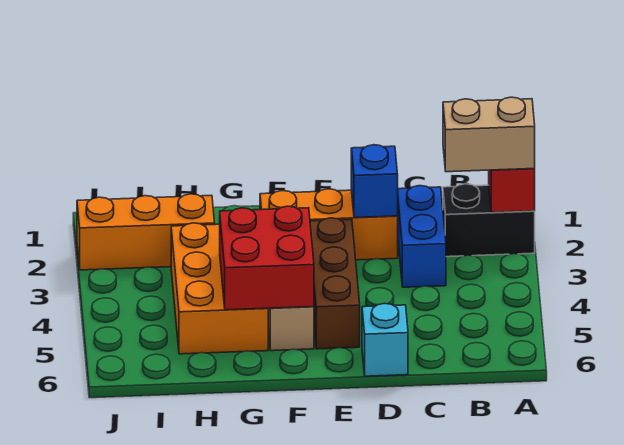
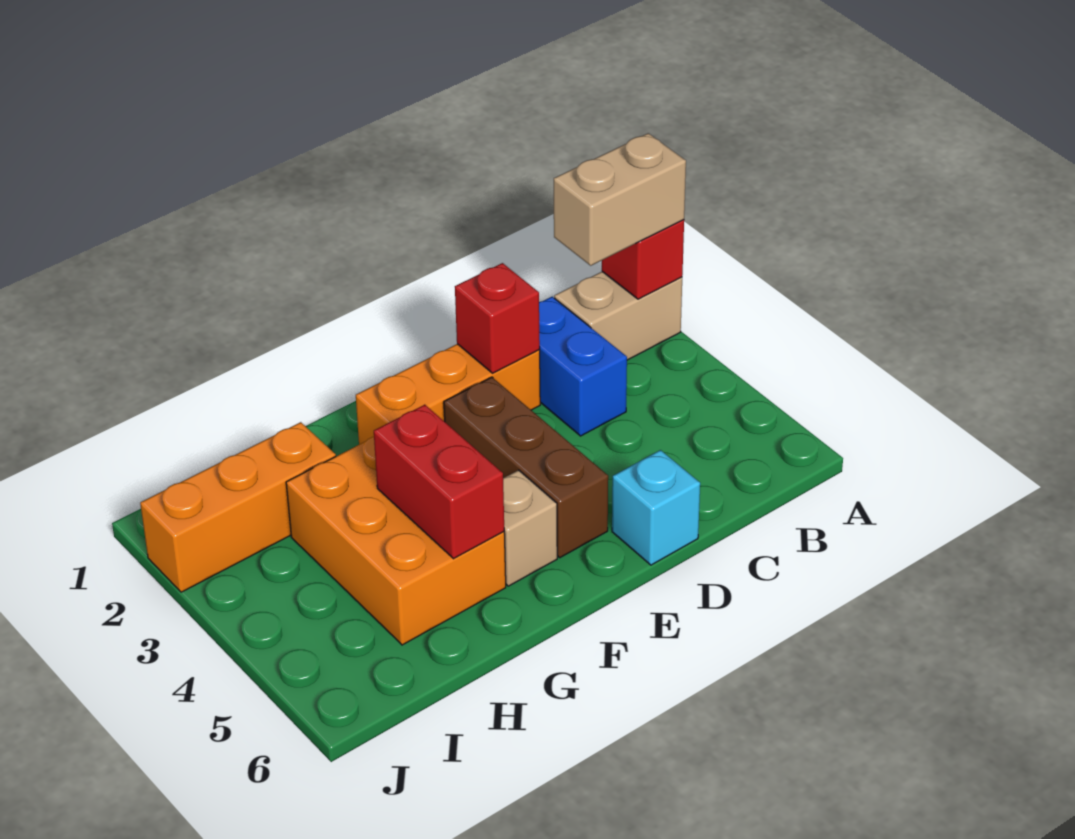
black brick A2:B2 level 1 -> tan brick A2:B2 level 1
blue brick D2 level 2 -> red brick D2 level 2
red brick F4:G5 level 2 -> red brick G4:G5 level 2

* * * * * * * * *

The data above must be given again in full and unaltered, minus its images.

black brick A2:B2 level 1 -> tan brick A2:B2 level 1
blue brick D2 level 2 -> red brick D2 level 2
red brick F4:G5 level 2 -> red brick G4:G5 level 2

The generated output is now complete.